• _EXERCISE BRIEF_:
Repeat the records exactly, minus the pictures.

** PROVIDED RECORDS follows **

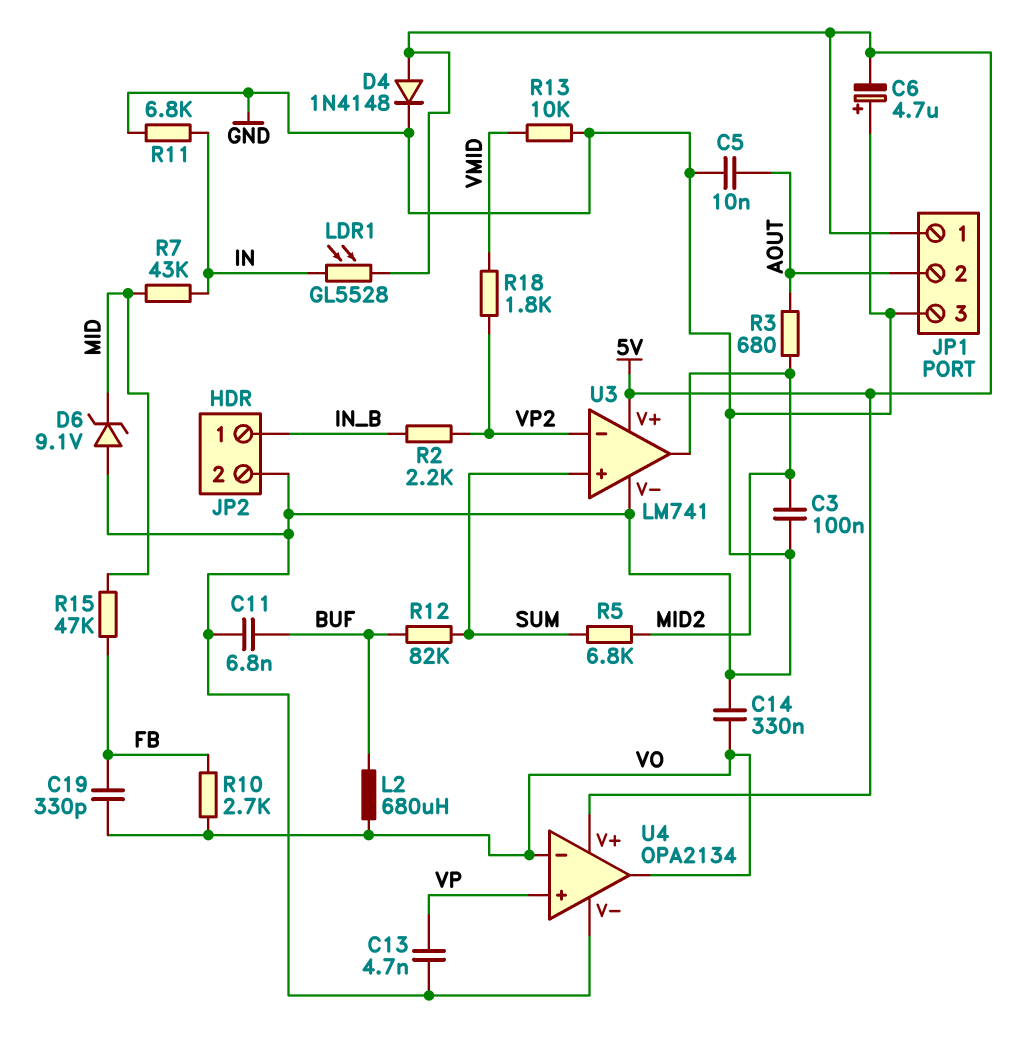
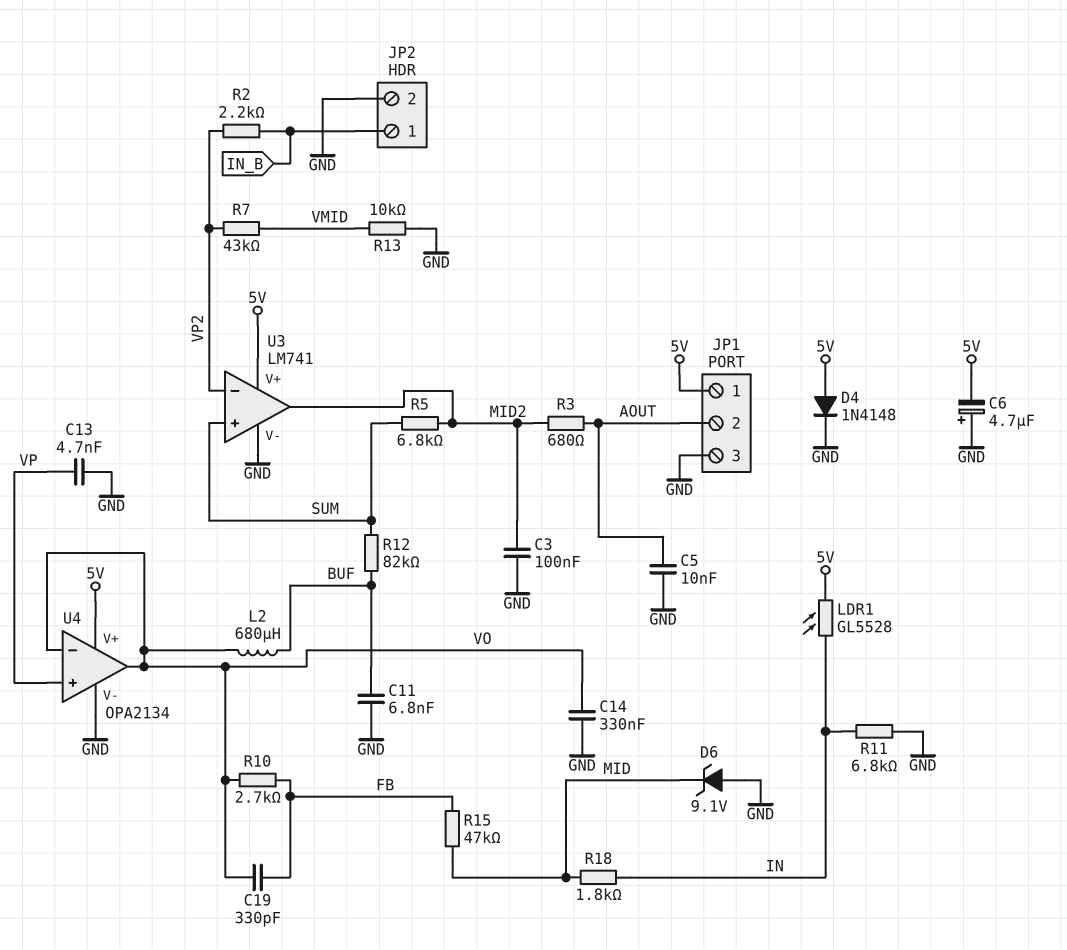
R7: 43k (IN, MID) -> 43k (VMID, VP2)
R18: 1.8k (VMID, VP2) -> 1.8k (IN, MID)

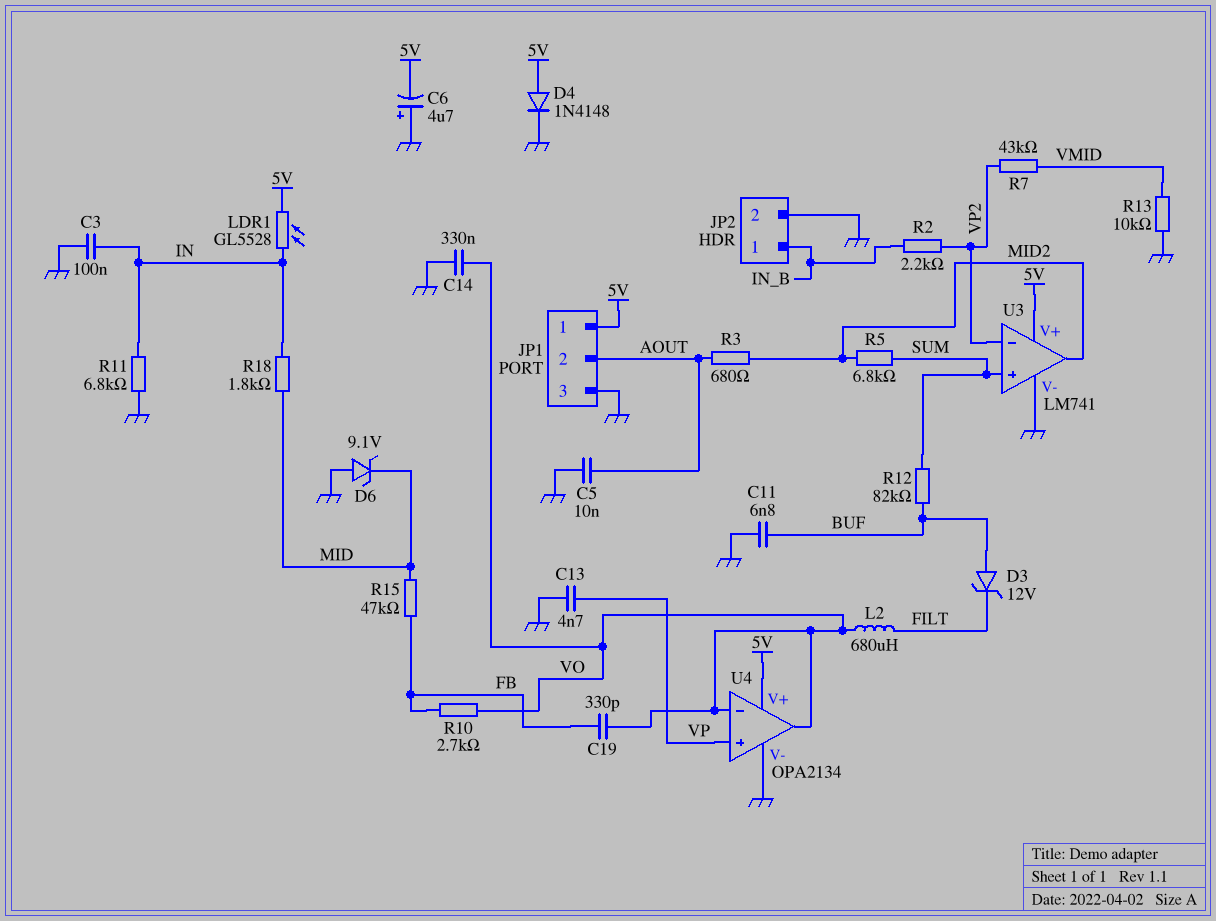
C3: 100nF (GND, MID2) -> 100nF (GND, IN)
D3: none -> zener 12V (A BUF, K FILT)
L2: 680uH (BUF, VO) -> 680uH (FILT, VO)

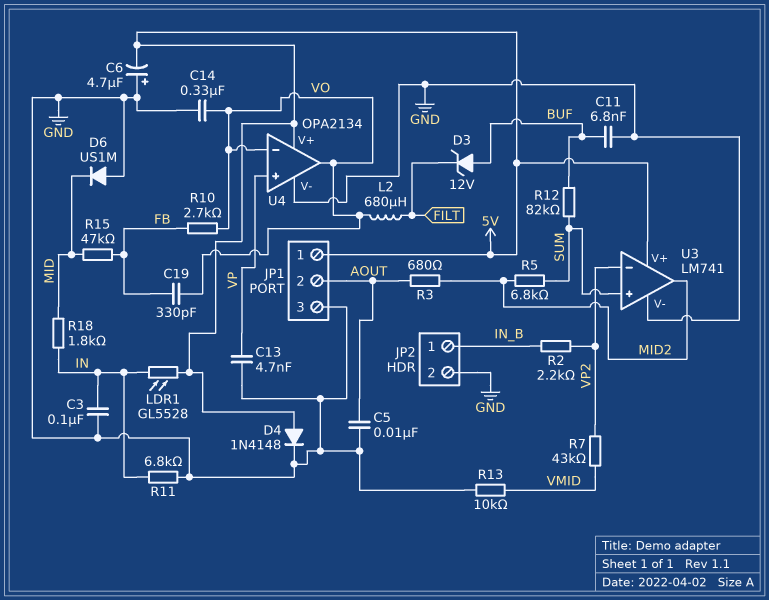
D6: zener 9.1V (A GND, K MID) -> diode US1M (A GND, K MID)

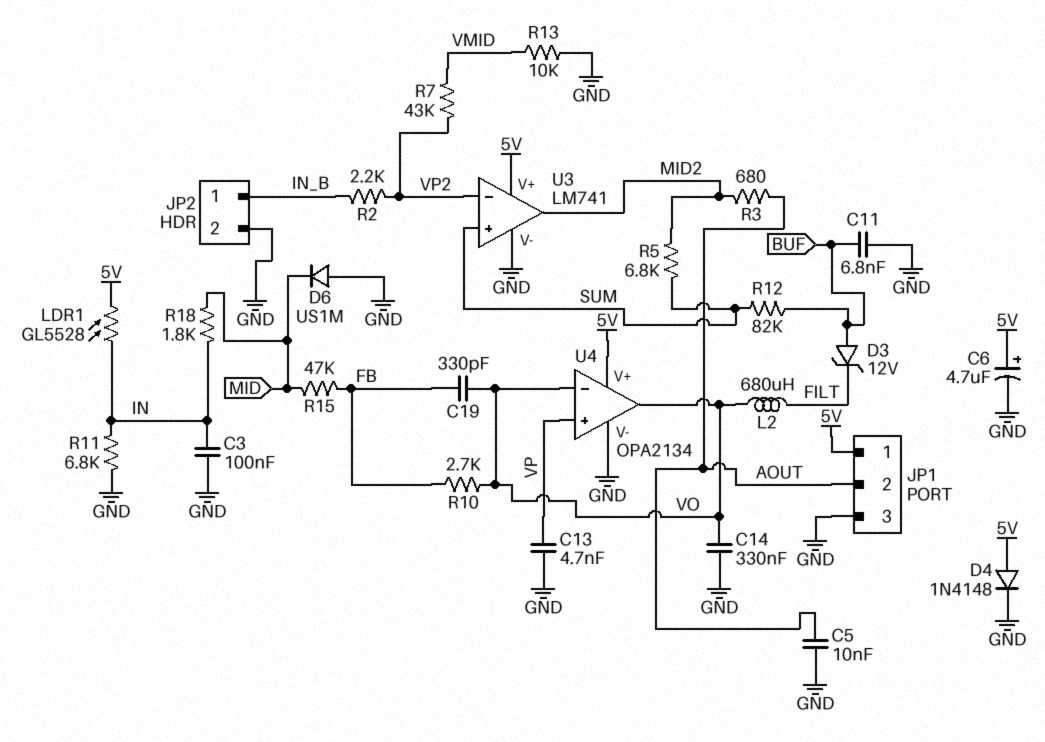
C6: 4.7uF (plus GND, minus 5V) -> 4.7uF (plus 5V, minus GND)

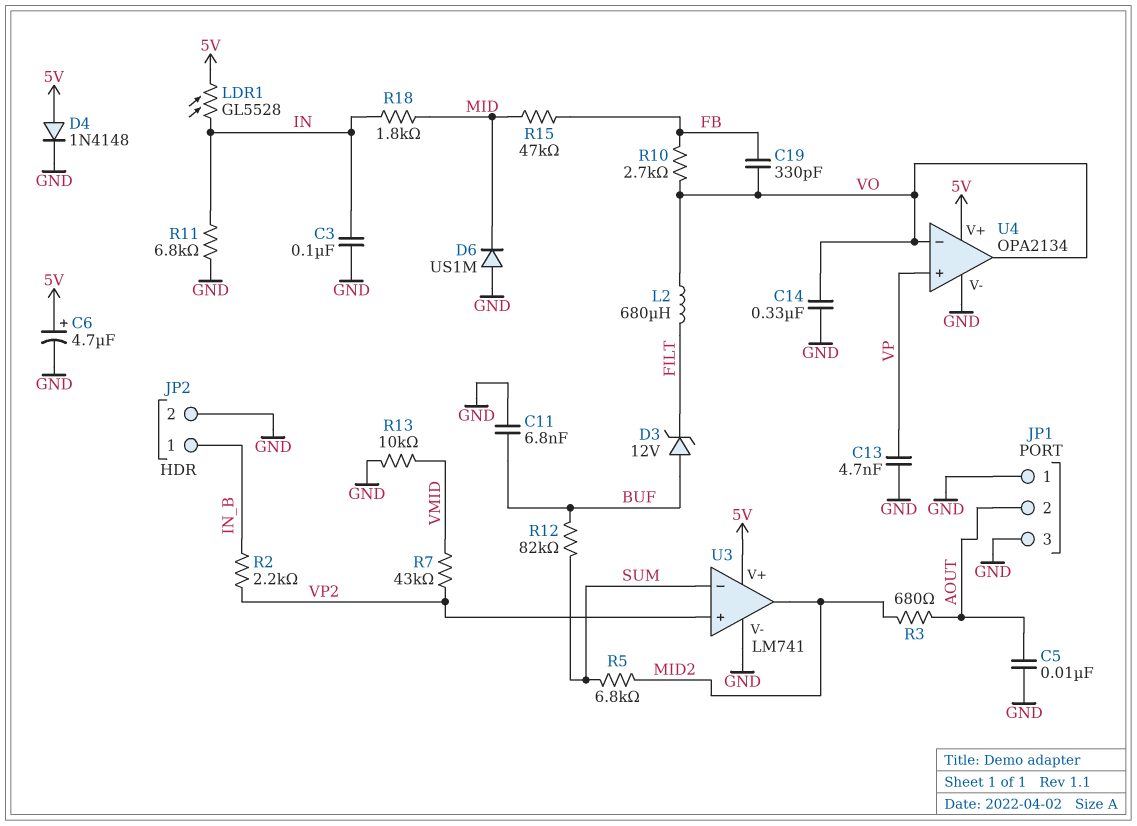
JP1 pin 1: 5V -> GND
U3 pin in+: SUM -> VP2
U3 pin in-: VP2 -> SUM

** End of PROVIDED RECORDS **

• _YOUR RESPONSE_:
R7: 43k (IN, MID) -> 43k (VMID, VP2)
R18: 1.8k (VMID, VP2) -> 1.8k (IN, MID)

C3: 100nF (GND, MID2) -> 100nF (GND, IN)
D3: none -> zener 12V (A BUF, K FILT)
L2: 680uH (BUF, VO) -> 680uH (FILT, VO)

D6: zener 9.1V (A GND, K MID) -> diode US1M (A GND, K MID)

C6: 4.7uF (plus GND, minus 5V) -> 4.7uF (plus 5V, minus GND)

JP1 pin 1: 5V -> GND
U3 pin in+: SUM -> VP2
U3 pin in-: VP2 -> SUM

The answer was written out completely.